What is required: Tally the lines in the listing below that include "DATA". Answer with the count and nothing more.

===== The records =====

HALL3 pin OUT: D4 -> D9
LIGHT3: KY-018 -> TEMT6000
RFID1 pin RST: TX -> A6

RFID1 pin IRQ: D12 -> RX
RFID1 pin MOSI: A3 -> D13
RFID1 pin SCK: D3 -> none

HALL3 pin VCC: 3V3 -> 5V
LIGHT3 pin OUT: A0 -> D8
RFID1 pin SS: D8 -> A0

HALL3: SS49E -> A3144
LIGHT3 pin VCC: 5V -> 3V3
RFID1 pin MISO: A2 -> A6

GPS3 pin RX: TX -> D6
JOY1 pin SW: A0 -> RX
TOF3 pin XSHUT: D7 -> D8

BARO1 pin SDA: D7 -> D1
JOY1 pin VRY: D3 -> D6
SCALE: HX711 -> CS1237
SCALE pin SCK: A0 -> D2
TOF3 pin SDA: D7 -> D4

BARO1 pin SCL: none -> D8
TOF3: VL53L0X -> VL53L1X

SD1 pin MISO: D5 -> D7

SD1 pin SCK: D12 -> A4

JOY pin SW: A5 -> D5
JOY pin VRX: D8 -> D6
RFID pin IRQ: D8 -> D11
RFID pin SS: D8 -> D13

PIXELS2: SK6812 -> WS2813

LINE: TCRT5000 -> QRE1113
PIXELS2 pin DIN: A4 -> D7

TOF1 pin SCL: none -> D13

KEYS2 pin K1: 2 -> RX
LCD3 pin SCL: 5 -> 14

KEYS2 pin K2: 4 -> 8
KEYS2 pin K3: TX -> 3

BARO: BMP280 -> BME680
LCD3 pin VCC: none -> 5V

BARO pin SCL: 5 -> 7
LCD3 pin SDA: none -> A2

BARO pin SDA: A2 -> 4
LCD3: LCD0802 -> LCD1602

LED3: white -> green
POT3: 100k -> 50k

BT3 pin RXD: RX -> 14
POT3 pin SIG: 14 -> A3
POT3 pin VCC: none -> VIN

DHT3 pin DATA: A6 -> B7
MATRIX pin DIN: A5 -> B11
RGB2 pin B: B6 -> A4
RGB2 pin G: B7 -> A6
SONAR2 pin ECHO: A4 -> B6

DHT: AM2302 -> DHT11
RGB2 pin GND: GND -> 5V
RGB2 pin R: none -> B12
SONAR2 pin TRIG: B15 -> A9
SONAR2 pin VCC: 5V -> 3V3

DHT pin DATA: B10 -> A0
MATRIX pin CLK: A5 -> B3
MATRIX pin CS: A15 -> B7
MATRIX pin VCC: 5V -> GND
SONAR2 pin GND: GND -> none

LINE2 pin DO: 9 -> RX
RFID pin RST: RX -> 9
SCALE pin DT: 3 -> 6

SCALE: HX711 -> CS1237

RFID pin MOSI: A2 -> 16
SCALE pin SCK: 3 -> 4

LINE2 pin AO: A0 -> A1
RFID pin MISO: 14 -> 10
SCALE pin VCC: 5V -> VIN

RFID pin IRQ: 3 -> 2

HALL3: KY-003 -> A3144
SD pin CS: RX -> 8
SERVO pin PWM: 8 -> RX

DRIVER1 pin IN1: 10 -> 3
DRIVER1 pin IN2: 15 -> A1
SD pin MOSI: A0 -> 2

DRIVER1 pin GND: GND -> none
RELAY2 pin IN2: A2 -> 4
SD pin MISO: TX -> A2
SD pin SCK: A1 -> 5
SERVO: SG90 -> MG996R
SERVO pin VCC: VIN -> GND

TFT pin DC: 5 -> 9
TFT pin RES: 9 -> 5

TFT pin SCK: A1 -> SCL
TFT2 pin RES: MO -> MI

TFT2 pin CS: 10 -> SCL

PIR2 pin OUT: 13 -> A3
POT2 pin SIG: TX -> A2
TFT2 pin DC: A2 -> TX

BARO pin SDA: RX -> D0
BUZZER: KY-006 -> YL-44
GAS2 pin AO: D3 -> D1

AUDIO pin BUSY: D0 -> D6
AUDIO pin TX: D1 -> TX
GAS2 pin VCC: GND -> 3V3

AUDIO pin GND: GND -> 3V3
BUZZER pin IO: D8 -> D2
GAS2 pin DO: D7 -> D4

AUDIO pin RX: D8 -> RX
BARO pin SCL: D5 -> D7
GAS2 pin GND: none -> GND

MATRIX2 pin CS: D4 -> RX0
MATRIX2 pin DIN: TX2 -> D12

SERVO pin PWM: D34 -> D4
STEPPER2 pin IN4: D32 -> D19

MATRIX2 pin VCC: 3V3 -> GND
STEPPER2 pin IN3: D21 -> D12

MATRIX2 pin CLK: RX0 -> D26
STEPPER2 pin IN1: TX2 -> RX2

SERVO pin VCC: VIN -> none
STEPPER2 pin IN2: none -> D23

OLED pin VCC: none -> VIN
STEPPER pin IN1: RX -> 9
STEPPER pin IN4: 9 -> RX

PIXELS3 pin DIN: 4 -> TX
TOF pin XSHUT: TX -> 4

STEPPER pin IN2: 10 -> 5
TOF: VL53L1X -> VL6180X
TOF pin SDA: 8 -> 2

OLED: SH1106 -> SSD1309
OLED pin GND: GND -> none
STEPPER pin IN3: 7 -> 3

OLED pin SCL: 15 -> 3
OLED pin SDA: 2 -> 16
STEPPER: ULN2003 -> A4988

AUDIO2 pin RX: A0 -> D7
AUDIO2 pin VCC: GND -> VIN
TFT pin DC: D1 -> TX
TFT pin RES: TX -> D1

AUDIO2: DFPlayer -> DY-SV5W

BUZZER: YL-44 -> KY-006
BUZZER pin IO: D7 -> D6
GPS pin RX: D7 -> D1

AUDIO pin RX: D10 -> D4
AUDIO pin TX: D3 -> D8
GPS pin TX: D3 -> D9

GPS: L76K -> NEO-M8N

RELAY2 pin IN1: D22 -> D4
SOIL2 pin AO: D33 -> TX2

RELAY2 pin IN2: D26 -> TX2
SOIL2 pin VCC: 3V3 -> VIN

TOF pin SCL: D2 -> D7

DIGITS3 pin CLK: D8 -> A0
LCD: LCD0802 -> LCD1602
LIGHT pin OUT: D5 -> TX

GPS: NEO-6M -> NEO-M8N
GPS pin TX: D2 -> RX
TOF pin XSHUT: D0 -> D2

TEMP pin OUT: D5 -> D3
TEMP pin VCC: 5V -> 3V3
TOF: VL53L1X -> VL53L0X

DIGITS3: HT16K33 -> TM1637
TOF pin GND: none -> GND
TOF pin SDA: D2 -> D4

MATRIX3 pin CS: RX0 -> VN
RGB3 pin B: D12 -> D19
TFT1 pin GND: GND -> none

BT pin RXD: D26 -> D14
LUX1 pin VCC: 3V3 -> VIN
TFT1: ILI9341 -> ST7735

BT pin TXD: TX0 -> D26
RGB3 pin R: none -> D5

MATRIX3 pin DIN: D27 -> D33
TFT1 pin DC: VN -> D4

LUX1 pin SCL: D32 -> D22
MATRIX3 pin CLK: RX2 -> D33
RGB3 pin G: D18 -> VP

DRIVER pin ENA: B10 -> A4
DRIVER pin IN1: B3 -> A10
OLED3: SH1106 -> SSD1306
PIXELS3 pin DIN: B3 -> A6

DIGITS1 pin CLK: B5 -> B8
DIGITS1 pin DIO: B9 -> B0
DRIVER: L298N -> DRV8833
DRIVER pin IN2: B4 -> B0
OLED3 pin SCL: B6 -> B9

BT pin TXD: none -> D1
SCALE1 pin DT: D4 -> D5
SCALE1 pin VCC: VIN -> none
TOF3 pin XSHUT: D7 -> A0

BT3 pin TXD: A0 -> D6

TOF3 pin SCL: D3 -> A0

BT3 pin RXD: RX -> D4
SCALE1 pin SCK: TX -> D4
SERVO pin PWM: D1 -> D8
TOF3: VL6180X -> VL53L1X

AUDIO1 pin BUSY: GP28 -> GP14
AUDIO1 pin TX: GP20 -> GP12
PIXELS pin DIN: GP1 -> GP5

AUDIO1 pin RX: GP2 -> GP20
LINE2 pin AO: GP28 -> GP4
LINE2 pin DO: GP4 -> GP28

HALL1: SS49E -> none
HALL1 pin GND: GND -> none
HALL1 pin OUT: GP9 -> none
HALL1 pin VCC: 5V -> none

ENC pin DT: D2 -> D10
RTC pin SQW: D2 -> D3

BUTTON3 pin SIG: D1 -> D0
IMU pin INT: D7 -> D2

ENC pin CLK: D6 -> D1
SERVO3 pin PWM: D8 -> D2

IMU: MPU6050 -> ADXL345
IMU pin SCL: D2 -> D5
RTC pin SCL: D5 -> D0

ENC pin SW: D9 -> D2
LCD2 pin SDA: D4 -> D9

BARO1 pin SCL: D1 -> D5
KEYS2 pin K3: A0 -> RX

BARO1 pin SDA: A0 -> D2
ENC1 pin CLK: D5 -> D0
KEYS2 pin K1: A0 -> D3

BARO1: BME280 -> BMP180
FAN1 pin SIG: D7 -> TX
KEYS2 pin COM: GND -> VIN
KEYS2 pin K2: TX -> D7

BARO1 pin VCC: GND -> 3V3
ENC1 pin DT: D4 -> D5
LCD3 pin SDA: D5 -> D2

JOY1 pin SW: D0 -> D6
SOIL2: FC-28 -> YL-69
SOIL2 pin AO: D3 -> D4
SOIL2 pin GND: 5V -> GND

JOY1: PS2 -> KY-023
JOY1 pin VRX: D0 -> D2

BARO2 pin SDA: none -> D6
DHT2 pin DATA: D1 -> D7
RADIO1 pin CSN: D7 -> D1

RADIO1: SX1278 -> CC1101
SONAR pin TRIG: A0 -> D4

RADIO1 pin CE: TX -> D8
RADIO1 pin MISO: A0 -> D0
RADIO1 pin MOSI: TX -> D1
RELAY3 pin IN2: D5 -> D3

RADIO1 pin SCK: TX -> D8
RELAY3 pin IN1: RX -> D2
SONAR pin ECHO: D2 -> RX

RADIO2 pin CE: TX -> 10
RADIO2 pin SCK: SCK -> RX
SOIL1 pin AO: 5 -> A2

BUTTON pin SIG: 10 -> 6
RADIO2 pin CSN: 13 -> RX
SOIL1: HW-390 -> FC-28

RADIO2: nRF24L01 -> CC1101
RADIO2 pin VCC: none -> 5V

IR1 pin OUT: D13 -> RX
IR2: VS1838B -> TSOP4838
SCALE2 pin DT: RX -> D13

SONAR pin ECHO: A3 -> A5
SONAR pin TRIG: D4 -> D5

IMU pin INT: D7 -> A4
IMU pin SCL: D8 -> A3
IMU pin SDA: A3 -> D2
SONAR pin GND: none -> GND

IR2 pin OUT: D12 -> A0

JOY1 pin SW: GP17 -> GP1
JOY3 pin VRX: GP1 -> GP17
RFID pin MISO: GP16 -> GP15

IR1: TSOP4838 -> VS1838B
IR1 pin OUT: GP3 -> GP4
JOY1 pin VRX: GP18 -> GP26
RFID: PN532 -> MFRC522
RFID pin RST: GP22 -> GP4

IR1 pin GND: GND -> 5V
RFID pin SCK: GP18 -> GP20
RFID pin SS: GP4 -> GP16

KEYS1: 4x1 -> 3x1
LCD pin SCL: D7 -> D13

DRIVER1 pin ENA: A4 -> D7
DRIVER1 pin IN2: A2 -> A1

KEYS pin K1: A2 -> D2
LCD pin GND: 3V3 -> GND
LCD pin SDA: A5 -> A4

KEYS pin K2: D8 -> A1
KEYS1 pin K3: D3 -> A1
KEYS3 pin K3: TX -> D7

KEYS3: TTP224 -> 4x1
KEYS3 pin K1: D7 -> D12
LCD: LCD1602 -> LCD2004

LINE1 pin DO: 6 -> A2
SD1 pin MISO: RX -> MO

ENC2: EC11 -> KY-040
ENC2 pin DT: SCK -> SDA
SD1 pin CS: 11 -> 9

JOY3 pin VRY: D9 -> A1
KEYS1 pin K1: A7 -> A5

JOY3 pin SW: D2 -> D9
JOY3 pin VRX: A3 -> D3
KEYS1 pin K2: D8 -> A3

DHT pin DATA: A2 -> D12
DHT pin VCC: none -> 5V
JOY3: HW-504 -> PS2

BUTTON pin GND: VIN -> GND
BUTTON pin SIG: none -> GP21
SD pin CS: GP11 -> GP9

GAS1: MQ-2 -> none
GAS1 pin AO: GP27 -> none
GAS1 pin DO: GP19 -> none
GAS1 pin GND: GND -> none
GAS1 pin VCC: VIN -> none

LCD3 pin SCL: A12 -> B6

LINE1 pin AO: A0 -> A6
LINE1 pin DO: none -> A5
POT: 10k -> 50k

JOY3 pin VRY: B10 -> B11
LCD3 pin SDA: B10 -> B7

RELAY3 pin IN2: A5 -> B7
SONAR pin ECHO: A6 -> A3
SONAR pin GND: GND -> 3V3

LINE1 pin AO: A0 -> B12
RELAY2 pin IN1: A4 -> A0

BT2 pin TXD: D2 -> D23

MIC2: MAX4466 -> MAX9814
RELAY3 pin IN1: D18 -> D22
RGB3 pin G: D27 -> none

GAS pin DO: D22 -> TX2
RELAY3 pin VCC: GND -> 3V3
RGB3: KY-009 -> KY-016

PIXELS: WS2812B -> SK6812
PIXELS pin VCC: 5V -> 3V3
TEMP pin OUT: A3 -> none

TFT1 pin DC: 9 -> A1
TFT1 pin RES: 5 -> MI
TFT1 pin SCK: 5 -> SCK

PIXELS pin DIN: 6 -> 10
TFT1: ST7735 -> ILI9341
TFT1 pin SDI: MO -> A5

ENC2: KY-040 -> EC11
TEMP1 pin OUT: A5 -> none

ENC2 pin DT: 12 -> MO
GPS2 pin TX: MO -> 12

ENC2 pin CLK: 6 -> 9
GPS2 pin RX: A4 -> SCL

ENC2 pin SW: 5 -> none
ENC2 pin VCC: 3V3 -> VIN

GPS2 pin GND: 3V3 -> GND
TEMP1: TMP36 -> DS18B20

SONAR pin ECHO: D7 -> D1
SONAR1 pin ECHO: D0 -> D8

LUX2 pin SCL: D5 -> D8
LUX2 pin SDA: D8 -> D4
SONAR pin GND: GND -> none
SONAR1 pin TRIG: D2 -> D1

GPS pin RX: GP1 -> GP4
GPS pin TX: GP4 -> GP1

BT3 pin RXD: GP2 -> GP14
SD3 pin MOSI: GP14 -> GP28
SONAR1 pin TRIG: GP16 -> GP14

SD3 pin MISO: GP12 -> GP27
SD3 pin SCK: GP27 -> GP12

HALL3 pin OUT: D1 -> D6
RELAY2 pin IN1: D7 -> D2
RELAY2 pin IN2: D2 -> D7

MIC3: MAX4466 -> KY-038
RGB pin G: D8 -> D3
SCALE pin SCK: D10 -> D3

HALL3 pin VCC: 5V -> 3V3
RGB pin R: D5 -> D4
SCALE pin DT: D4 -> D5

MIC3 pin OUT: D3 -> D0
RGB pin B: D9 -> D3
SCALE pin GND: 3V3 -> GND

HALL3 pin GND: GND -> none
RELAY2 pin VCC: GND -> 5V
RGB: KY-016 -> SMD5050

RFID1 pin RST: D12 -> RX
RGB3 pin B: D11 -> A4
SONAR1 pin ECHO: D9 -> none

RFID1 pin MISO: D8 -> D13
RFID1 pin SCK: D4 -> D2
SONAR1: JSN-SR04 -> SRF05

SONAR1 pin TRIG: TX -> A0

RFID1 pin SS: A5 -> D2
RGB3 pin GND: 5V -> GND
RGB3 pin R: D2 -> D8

=====

Response for this exercise: 4